------ DATA SECTION
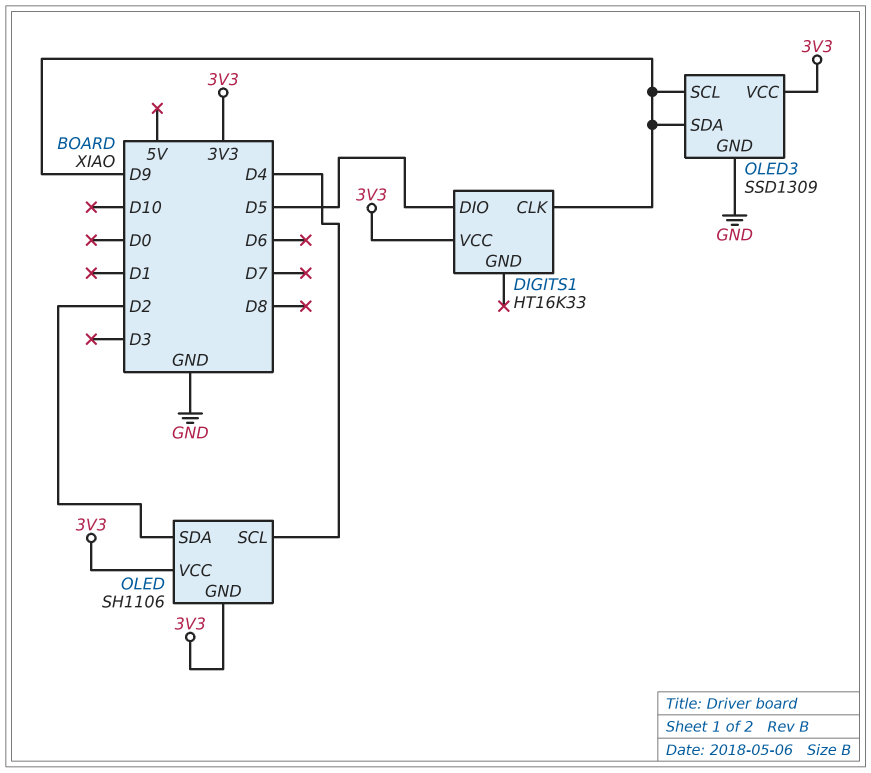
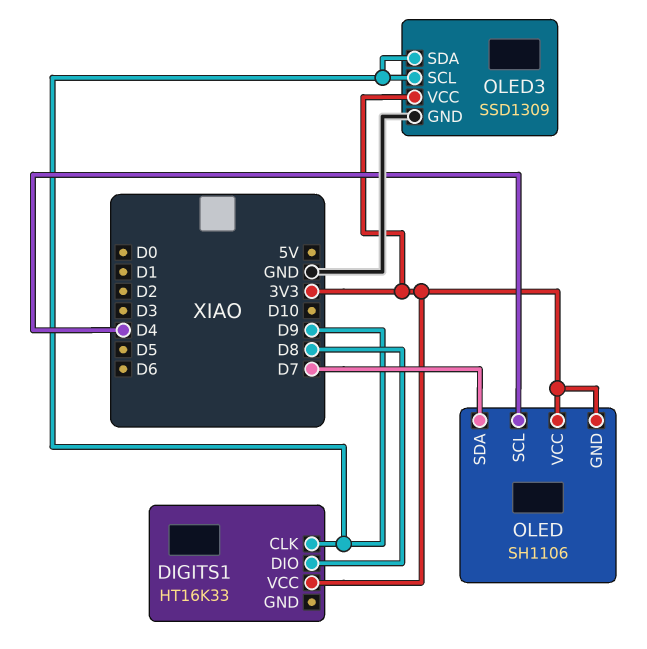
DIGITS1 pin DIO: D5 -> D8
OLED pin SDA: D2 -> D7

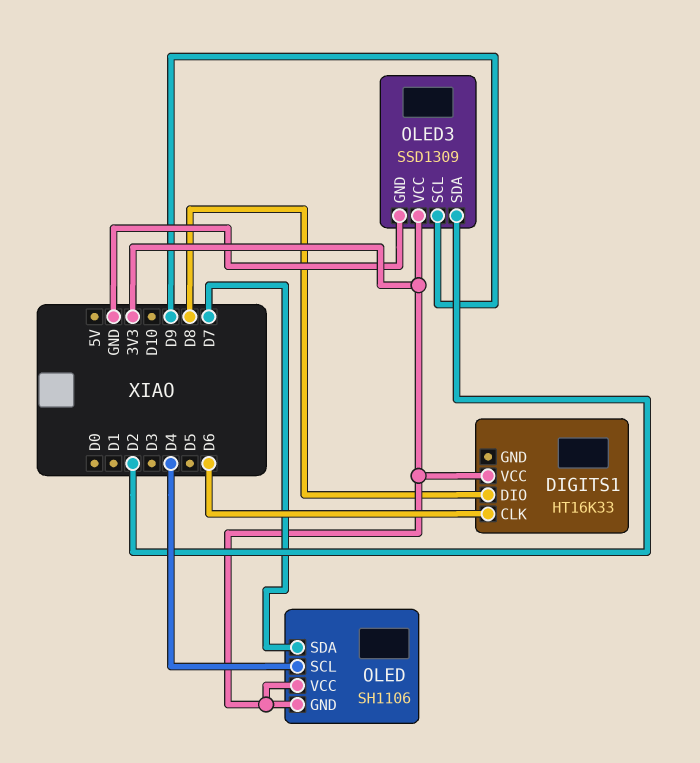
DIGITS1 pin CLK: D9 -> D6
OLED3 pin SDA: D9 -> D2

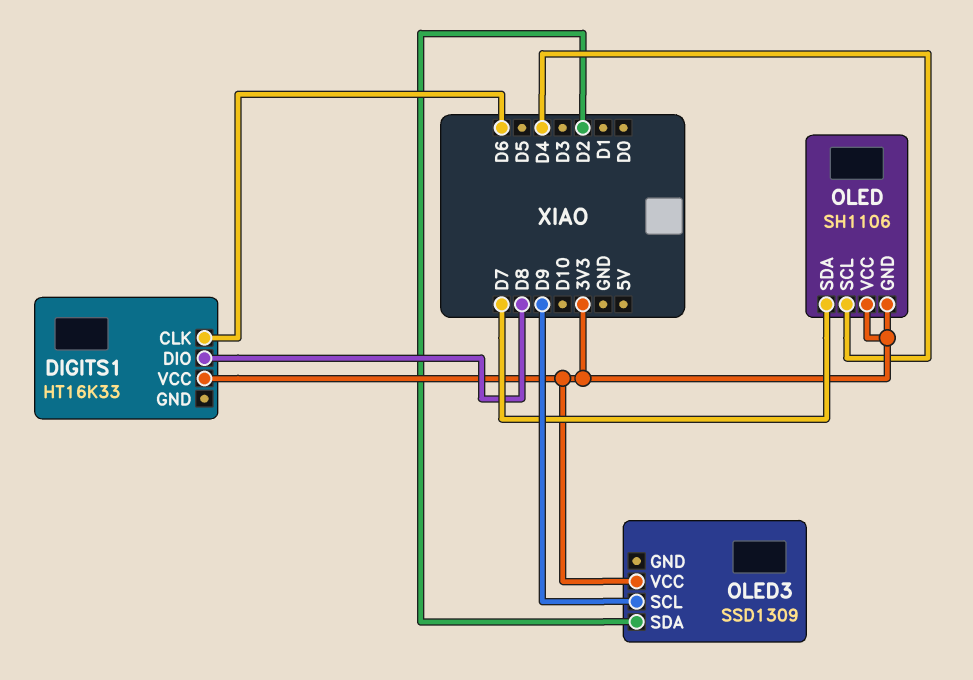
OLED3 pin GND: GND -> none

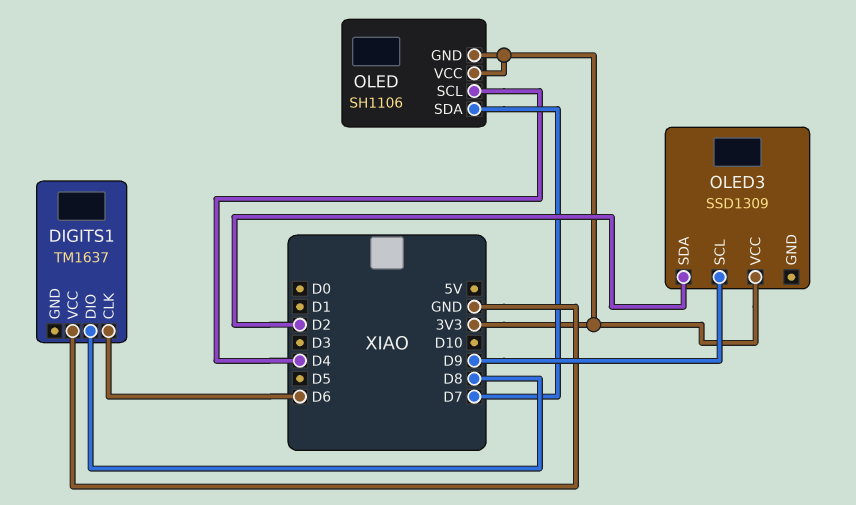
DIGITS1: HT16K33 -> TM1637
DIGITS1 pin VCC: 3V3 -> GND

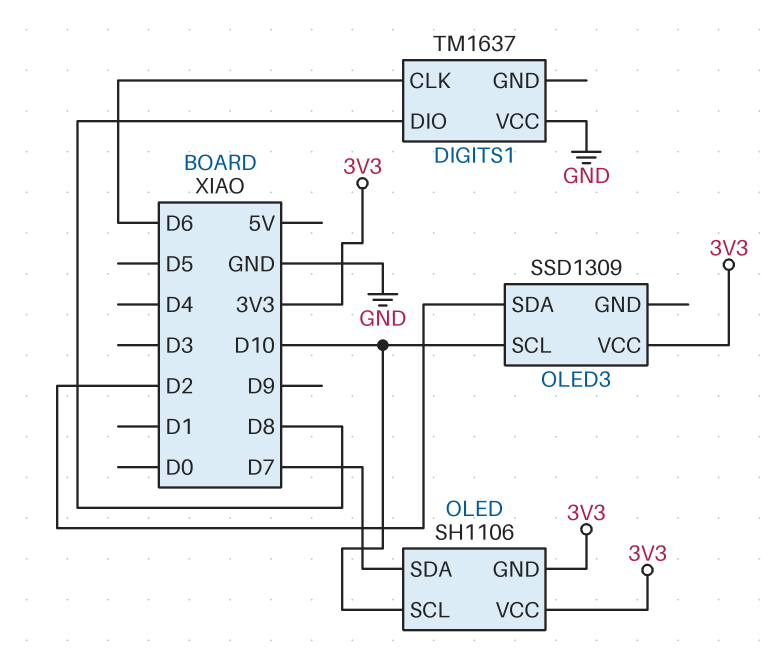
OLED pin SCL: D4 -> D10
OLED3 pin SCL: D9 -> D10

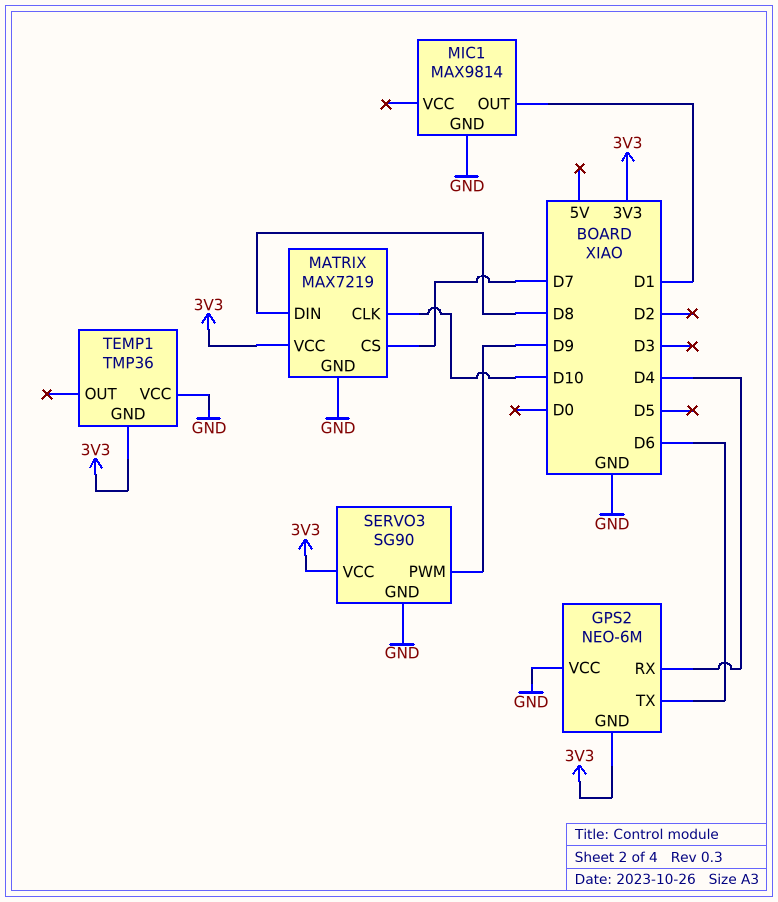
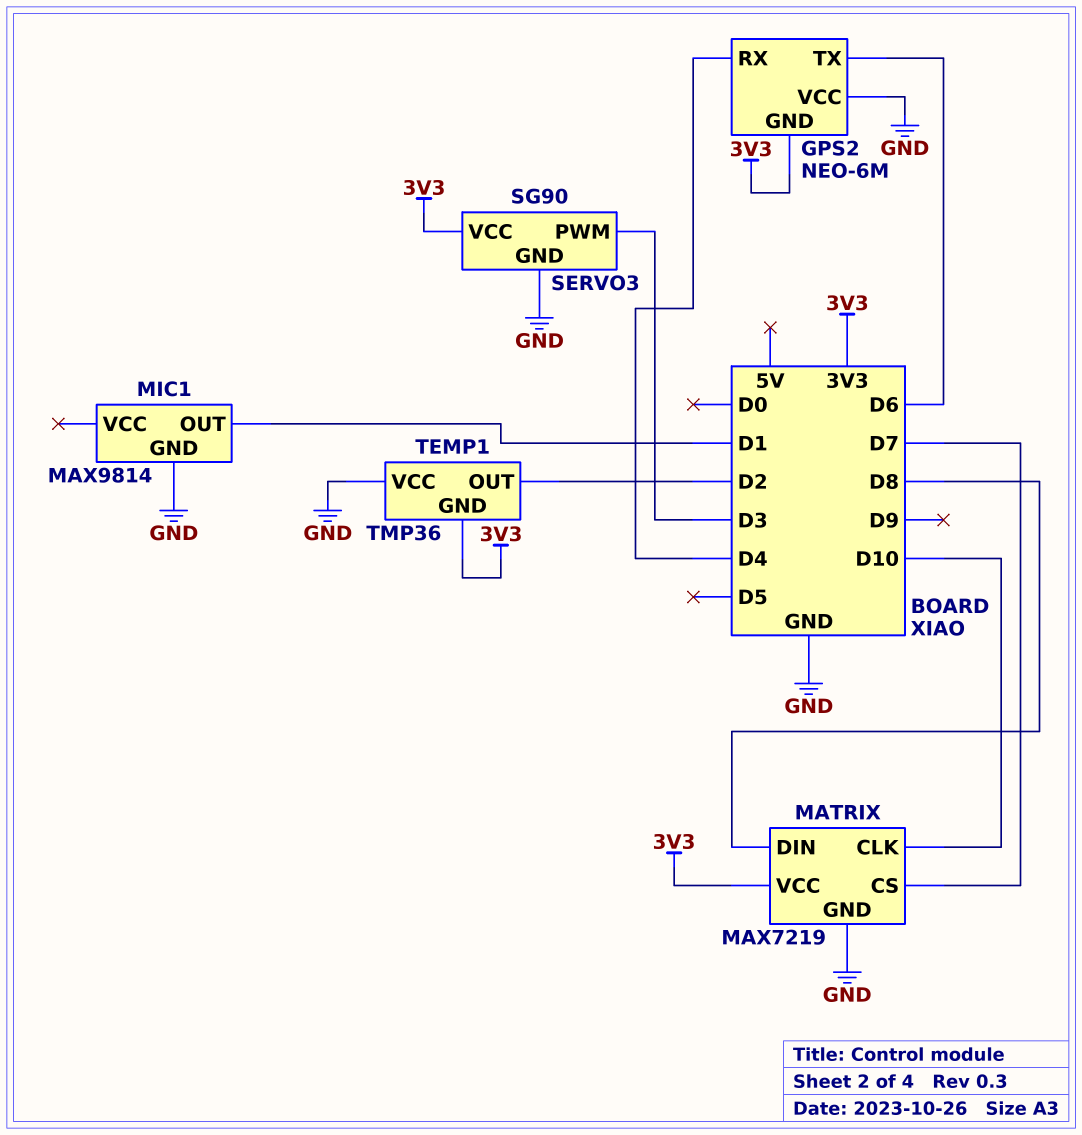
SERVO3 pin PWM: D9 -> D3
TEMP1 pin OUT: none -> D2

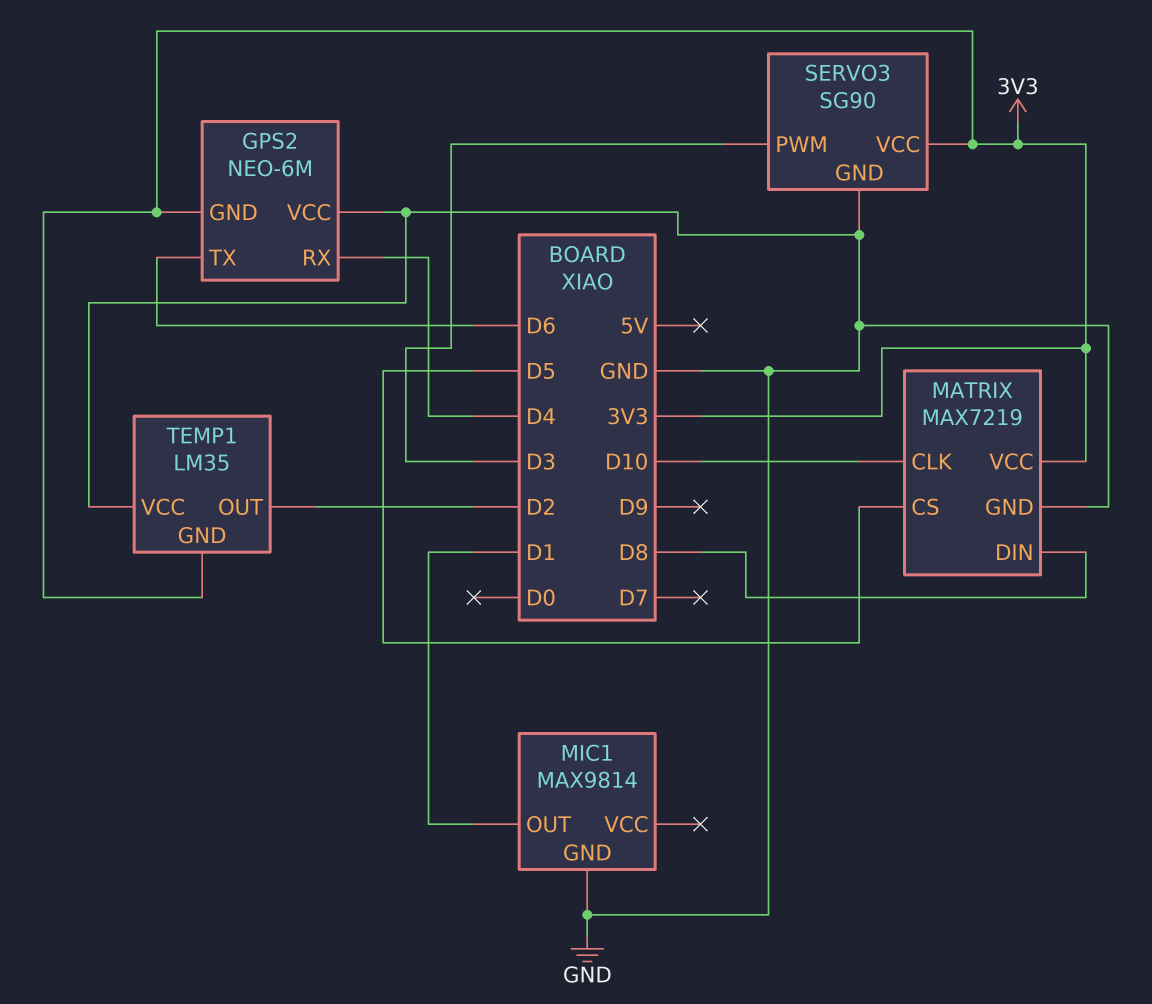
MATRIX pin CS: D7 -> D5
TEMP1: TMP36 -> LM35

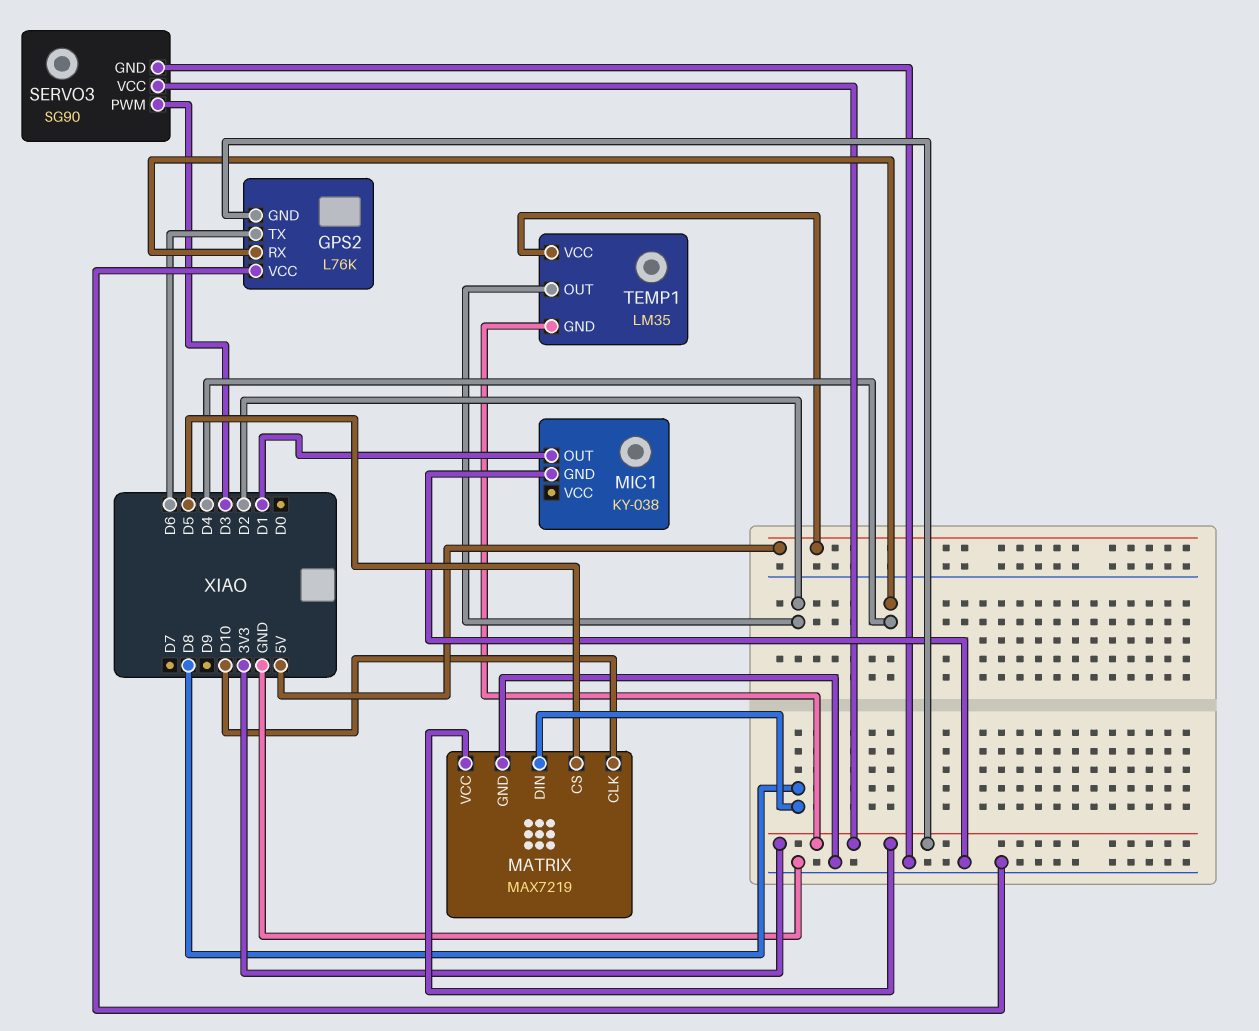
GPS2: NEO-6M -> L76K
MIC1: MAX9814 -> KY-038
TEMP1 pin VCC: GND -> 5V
------------
▶ **WHAT THE TASK REQUIRES**:
Each line in the listing above that includes "none" is to be copied.

▶ **REPLY**:
OLED3 pin GND: GND -> none
TEMP1 pin OUT: none -> D2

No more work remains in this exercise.